Task prompt: Set out exactly every line of the entries below, starting at the line that holds "lime brick F7" and stopping after the line that holds "none -> cyan round brick E6 level 1".

Data entries:
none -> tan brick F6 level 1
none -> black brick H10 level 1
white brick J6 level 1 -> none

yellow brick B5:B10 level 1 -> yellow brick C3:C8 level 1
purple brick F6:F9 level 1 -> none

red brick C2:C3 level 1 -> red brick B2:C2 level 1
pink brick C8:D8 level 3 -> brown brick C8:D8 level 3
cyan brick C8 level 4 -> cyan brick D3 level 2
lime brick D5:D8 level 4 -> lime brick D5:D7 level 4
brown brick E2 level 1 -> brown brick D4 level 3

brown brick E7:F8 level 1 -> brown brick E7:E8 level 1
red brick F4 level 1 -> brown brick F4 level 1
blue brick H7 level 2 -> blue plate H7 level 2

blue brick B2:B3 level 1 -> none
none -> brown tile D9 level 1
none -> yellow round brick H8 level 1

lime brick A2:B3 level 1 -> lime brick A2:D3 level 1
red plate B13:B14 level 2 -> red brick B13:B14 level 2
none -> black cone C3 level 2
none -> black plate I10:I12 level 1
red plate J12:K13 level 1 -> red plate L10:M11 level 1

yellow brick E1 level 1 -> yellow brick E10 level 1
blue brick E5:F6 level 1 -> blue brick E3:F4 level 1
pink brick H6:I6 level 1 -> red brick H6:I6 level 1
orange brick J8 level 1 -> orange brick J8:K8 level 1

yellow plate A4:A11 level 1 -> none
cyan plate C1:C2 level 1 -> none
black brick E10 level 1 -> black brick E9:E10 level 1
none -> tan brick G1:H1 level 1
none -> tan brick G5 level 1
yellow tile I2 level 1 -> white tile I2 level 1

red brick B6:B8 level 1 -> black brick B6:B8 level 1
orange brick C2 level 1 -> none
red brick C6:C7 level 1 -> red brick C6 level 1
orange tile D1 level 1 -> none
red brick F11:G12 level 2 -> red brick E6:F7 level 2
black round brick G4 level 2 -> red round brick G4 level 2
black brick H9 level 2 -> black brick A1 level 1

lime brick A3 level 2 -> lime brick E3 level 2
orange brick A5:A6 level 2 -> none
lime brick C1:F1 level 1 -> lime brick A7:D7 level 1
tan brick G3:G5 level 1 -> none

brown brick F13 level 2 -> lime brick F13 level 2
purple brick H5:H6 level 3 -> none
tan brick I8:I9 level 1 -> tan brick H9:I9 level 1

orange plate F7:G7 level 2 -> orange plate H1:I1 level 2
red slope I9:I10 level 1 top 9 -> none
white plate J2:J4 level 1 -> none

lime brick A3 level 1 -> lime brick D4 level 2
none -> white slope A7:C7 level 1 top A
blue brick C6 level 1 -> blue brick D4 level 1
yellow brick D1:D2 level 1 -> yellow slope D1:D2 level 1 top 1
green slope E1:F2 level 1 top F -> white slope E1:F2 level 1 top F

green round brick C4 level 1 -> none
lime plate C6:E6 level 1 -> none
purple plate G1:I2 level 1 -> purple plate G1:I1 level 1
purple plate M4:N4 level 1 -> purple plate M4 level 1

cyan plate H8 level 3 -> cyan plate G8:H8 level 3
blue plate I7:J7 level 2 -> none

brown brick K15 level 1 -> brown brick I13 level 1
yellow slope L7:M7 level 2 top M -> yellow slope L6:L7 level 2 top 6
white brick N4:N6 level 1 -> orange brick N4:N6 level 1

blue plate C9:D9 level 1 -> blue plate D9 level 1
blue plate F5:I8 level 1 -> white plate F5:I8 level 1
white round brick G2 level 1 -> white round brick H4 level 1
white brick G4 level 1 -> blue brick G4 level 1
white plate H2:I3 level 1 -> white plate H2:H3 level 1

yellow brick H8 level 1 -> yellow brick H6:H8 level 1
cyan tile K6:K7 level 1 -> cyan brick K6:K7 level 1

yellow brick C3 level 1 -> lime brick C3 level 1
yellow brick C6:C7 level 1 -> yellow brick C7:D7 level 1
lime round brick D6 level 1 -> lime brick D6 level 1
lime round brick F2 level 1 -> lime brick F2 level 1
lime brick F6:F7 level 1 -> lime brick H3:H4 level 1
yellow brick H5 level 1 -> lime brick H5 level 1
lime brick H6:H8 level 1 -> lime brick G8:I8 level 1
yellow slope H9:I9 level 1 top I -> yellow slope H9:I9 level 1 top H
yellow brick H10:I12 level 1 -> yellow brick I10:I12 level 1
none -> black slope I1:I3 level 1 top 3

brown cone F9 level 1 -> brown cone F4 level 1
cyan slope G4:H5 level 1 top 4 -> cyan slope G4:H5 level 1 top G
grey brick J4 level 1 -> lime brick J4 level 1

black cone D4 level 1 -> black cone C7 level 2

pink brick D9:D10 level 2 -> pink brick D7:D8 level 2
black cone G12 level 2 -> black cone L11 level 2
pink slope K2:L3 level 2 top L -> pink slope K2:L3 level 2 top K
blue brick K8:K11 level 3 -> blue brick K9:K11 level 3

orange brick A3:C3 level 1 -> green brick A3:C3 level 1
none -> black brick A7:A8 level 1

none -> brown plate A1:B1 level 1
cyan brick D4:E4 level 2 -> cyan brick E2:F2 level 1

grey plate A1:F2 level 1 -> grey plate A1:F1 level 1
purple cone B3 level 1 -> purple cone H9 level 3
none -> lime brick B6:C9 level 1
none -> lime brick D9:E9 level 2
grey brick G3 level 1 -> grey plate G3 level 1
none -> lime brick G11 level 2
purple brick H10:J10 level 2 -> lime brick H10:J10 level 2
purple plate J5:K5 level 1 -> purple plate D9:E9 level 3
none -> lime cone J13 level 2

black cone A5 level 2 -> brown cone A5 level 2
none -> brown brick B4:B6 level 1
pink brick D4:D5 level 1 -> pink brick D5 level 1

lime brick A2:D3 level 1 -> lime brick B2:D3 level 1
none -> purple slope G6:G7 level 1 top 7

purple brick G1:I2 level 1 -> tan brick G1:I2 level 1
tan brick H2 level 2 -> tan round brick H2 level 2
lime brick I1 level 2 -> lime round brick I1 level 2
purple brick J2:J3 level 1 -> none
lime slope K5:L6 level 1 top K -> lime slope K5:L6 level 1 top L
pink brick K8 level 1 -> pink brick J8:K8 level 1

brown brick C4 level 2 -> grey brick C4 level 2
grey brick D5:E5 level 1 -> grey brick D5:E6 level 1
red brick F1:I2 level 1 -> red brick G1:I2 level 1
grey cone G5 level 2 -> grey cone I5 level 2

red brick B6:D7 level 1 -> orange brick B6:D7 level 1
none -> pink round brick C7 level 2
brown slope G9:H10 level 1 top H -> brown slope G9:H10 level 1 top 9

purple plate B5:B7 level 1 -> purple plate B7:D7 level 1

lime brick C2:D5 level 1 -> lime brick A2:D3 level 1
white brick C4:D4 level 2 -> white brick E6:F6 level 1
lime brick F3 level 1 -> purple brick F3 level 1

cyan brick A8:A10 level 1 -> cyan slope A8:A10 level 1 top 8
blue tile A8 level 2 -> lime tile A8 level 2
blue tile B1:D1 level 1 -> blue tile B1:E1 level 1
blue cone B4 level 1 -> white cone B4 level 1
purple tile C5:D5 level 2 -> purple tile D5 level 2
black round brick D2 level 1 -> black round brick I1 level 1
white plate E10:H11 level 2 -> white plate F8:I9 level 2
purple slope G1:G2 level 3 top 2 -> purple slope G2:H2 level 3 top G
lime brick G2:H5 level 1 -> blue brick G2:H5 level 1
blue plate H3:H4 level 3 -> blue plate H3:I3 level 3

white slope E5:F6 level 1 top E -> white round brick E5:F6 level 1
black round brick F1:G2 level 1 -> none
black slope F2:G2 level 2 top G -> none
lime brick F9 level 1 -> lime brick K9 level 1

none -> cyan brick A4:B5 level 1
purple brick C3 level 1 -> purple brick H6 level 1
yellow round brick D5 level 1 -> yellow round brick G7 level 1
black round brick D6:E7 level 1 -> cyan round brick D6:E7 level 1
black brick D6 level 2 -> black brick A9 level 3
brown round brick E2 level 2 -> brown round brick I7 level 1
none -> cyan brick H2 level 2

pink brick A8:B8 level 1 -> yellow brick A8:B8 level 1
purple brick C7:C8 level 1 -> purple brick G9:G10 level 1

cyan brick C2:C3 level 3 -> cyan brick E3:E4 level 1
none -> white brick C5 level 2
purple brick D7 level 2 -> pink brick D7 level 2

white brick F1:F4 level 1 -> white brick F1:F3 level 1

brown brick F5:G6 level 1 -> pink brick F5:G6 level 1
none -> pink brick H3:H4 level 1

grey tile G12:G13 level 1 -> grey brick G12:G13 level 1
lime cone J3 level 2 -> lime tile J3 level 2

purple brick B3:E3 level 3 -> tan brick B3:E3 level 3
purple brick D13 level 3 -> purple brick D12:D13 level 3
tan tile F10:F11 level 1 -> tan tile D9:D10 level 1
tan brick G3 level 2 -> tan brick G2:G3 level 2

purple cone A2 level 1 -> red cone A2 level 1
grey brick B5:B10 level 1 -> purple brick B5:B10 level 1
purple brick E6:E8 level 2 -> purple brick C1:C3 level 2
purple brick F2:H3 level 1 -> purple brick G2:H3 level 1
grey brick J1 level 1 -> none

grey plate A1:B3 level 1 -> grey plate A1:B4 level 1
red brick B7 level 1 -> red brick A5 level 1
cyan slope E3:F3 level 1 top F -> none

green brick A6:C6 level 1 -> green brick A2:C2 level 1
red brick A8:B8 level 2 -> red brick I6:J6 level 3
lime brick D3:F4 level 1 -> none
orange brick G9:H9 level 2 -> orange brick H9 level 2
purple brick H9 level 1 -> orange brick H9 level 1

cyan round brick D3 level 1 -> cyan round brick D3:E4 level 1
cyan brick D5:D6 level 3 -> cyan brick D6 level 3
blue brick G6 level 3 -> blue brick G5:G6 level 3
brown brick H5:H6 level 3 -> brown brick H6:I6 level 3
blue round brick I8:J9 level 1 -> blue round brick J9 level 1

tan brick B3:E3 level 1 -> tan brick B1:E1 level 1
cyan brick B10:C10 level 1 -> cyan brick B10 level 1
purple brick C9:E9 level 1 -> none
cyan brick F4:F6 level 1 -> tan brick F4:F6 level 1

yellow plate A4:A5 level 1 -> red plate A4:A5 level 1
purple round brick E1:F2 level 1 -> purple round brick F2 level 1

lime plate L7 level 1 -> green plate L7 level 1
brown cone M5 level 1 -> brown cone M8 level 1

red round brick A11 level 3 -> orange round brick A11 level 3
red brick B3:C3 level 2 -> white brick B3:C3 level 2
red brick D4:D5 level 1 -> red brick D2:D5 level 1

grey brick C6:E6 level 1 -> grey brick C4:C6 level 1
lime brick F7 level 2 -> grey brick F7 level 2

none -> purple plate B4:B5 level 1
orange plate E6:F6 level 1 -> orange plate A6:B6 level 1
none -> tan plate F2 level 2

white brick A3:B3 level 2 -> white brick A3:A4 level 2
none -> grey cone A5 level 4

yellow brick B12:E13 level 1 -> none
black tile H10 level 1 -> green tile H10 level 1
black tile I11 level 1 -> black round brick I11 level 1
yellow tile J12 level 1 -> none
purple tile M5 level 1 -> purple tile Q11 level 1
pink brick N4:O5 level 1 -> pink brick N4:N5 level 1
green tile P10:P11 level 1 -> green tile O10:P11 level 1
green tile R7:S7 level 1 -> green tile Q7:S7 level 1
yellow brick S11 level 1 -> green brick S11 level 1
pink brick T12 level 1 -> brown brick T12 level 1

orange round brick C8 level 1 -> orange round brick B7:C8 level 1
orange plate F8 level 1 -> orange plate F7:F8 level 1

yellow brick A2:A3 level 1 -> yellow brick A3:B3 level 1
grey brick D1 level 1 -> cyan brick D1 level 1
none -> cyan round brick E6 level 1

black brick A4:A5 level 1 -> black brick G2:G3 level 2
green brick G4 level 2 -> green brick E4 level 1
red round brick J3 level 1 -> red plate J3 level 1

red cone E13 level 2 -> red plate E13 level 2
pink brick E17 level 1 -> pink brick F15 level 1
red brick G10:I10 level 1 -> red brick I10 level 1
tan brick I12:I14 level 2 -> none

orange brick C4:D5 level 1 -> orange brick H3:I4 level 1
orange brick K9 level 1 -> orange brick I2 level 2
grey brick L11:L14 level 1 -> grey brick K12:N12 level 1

Task output:
lime brick F7 level 2 -> grey brick F7 level 2

none -> purple plate B4:B5 level 1
orange plate E6:F6 level 1 -> orange plate A6:B6 level 1
none -> tan plate F2 level 2

white brick A3:B3 level 2 -> white brick A3:A4 level 2
none -> grey cone A5 level 4

yellow brick B12:E13 level 1 -> none
black tile H10 level 1 -> green tile H10 level 1
black tile I11 level 1 -> black round brick I11 level 1
yellow tile J12 level 1 -> none
purple tile M5 level 1 -> purple tile Q11 level 1
pink brick N4:O5 level 1 -> pink brick N4:N5 level 1
green tile P10:P11 level 1 -> green tile O10:P11 level 1
green tile R7:S7 level 1 -> green tile Q7:S7 level 1
yellow brick S11 level 1 -> green brick S11 level 1
pink brick T12 level 1 -> brown brick T12 level 1

orange round brick C8 level 1 -> orange round brick B7:C8 level 1
orange plate F8 level 1 -> orange plate F7:F8 level 1

yellow brick A2:A3 level 1 -> yellow brick A3:B3 level 1
grey brick D1 level 1 -> cyan brick D1 level 1
none -> cyan round brick E6 level 1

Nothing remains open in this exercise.